• **REQUIRED WORK**: Wherever a picture appears in the listing below, leave it out and reproduce the rest exactly.
BEGIN
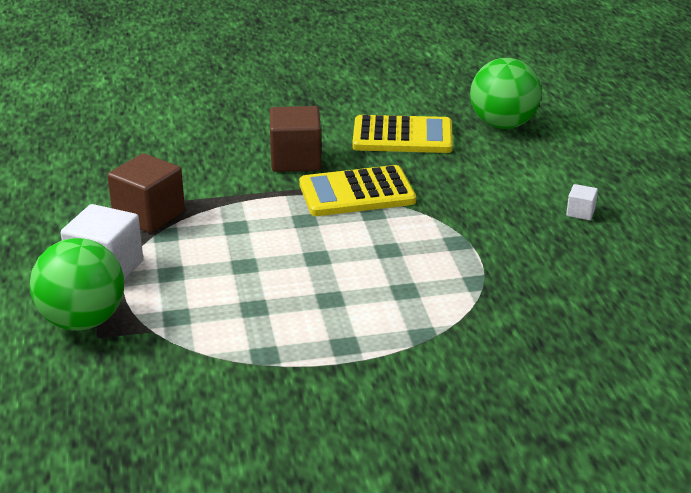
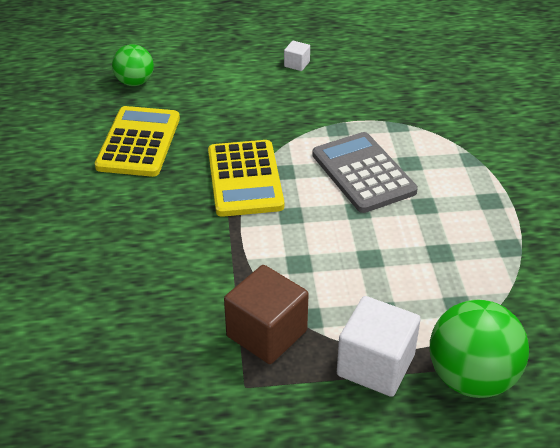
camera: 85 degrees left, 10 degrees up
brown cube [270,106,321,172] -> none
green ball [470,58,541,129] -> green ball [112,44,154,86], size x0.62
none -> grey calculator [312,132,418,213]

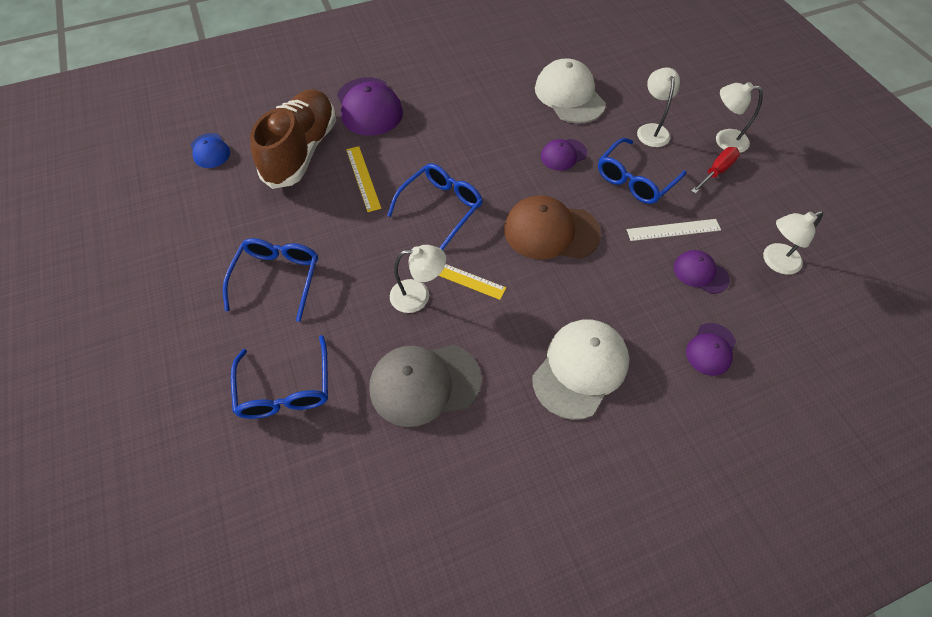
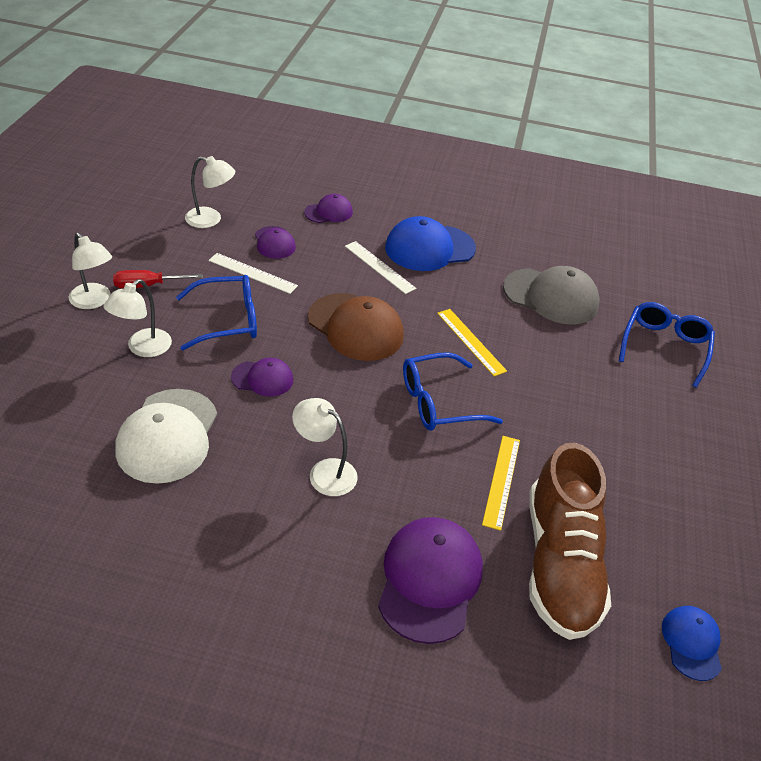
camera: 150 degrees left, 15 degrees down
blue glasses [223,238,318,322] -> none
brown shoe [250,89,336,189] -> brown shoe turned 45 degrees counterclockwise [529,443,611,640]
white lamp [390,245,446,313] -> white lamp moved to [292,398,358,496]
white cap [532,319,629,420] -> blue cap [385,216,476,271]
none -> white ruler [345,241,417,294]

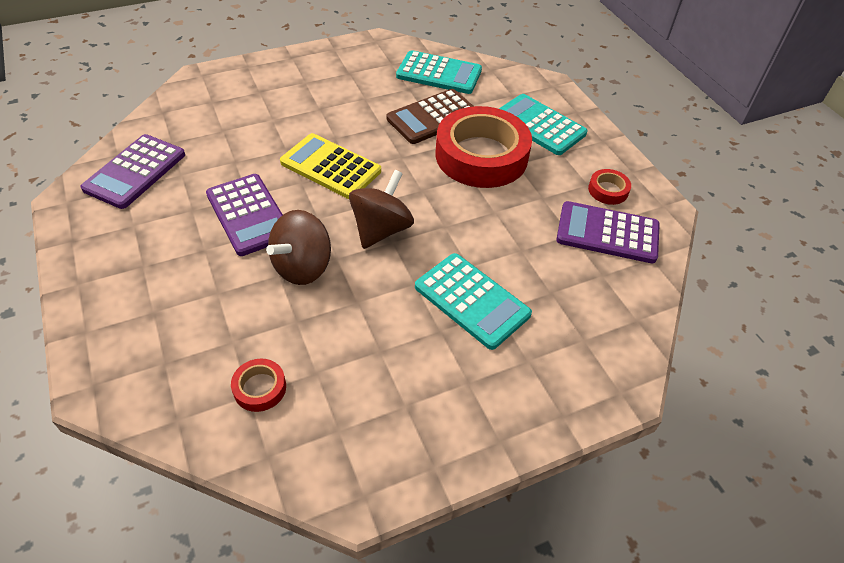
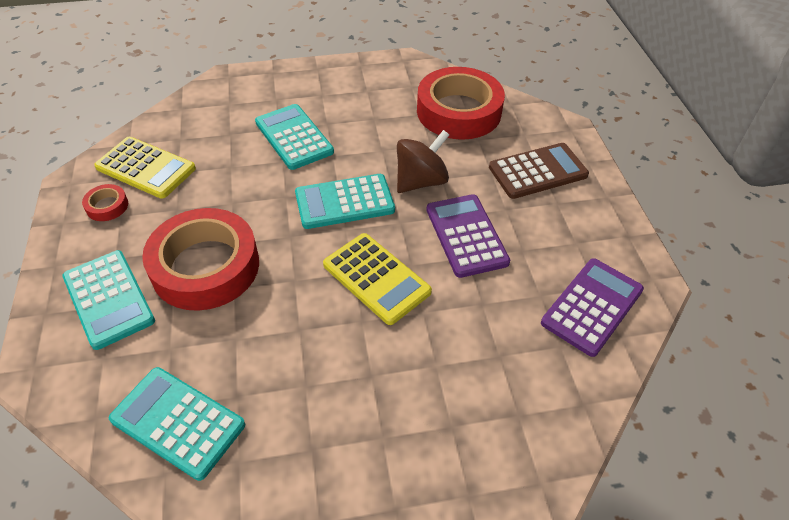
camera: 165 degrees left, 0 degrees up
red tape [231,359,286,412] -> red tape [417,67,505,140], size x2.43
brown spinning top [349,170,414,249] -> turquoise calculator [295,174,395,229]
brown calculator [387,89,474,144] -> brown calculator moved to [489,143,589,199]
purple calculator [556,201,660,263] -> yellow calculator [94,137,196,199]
END
• **ANSWER SECTION**:
camera: 85 degrees left, 10 degrees up
brown cube [270,106,321,172] -> none
green ball [470,58,541,129] -> green ball [112,44,154,86], size x0.62
none -> grey calculator [312,132,418,213]

camera: 150 degrees left, 15 degrees down
blue glasses [223,238,318,322] -> none
brown shoe [250,89,336,189] -> brown shoe turned 45 degrees counterclockwise [529,443,611,640]
white lamp [390,245,446,313] -> white lamp moved to [292,398,358,496]
white cap [532,319,629,420] -> blue cap [385,216,476,271]
none -> white ruler [345,241,417,294]

camera: 165 degrees left, 0 degrees up
red tape [231,359,286,412] -> red tape [417,67,505,140], size x2.43
brown spinning top [349,170,414,249] -> turquoise calculator [295,174,395,229]
brown calculator [387,89,474,144] -> brown calculator moved to [489,143,589,199]
purple calculator [556,201,660,263] -> yellow calculator [94,137,196,199]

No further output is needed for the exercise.